---------- Information given
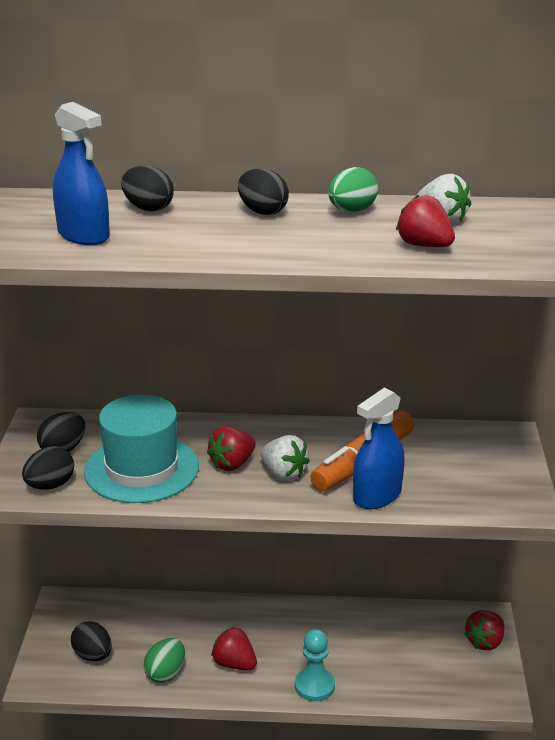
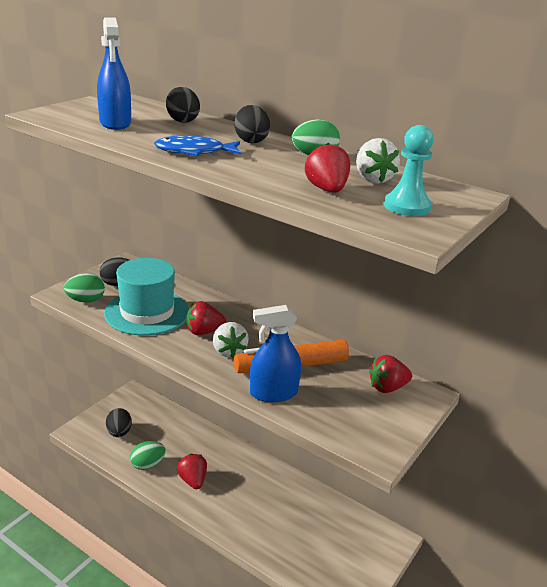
camera: 30 degrees right, 0 degrees up
black egg [22,446,74,489] -> green egg [64,273,105,303]
turquoise pawn [295,629,335,701] -> turquoise pawn moved to [384,125,434,216]
red strawberry [464,610,505,650] -> red strawberry moved to [369,355,412,393]
none -> blue fish [154,135,241,156]

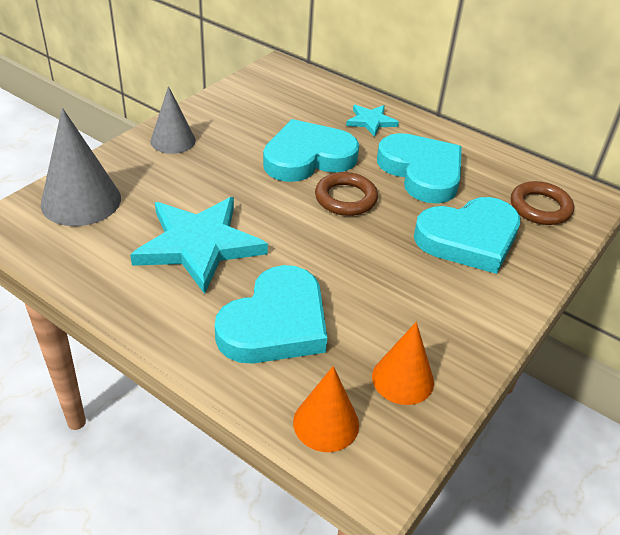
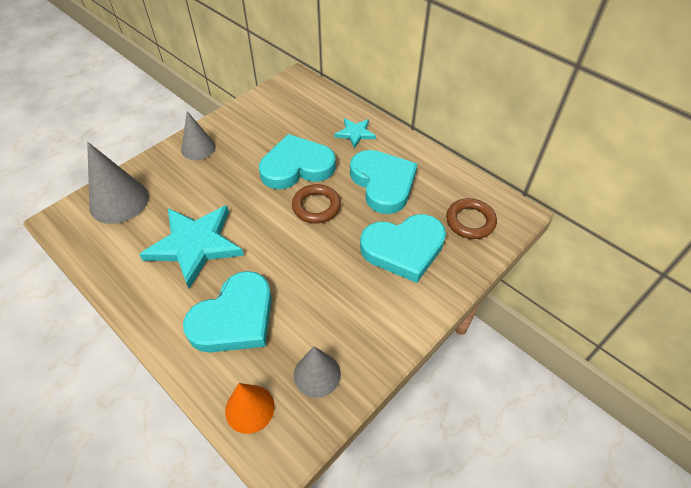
camera: 10 degrees right, 10 degrees up
orange cone [372,322,434,405] -> grey cone [294,346,341,398]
--------------------
### Task objective
What is needed is a word-for-word copy of the lines from the one containing "black egg [22,446,74,489]" through the final line of the records above, both included, with the pictures left out.

### Problem solution
black egg [22,446,74,489] -> green egg [64,273,105,303]
turquoise pawn [295,629,335,701] -> turquoise pawn moved to [384,125,434,216]
red strawberry [464,610,505,650] -> red strawberry moved to [369,355,412,393]
none -> blue fish [154,135,241,156]

camera: 10 degrees right, 10 degrees up
orange cone [372,322,434,405] -> grey cone [294,346,341,398]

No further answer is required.